::: RECORDS PROVIDED

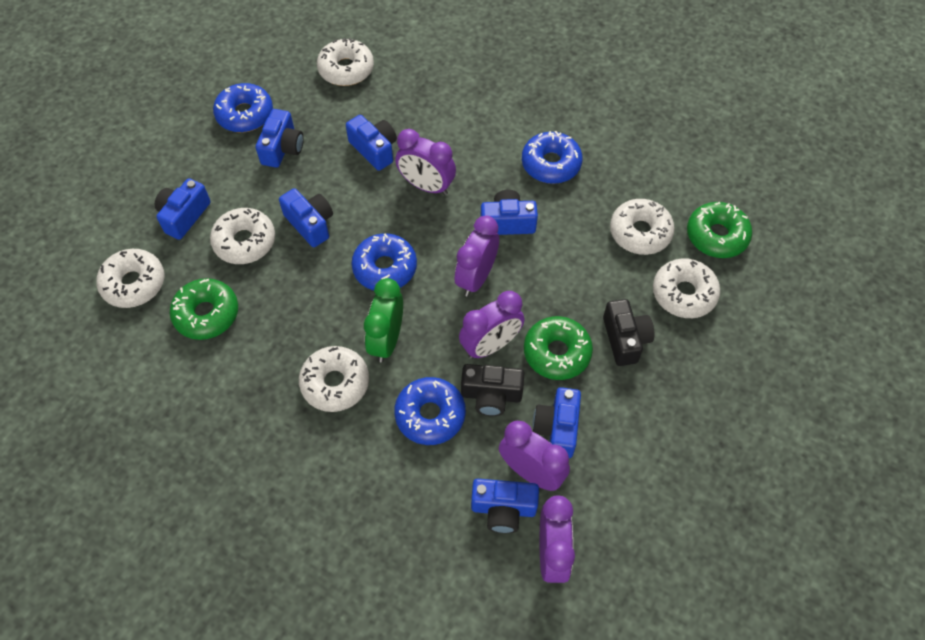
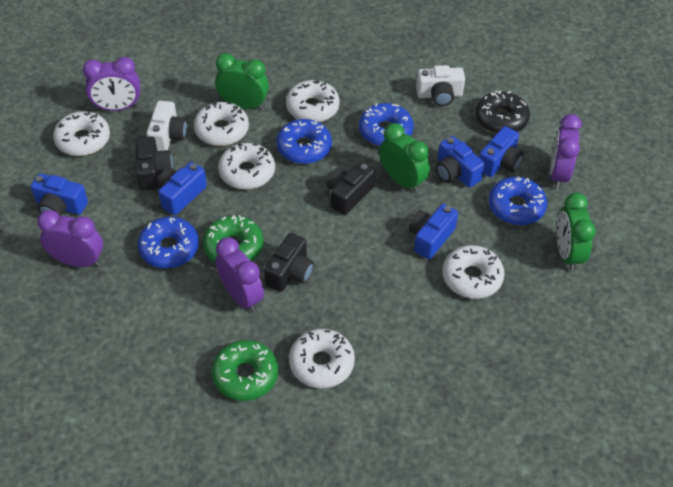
black camera: 2 -> 3
black donut: 0 -> 1
blue camera: 7 -> 5
green clock: 1 -> 3
green donut: 3 -> 2
purple clock: 5 -> 4
white camera: 0 -> 2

::::::

ASSIGNMENT:
Would you retype the lines of the data above, from the one holding "black donut: 0 -> 1" through its final line, exactly and without adding any other line?

TASK OUTPUT:
black donut: 0 -> 1
blue camera: 7 -> 5
green clock: 1 -> 3
green donut: 3 -> 2
purple clock: 5 -> 4
white camera: 0 -> 2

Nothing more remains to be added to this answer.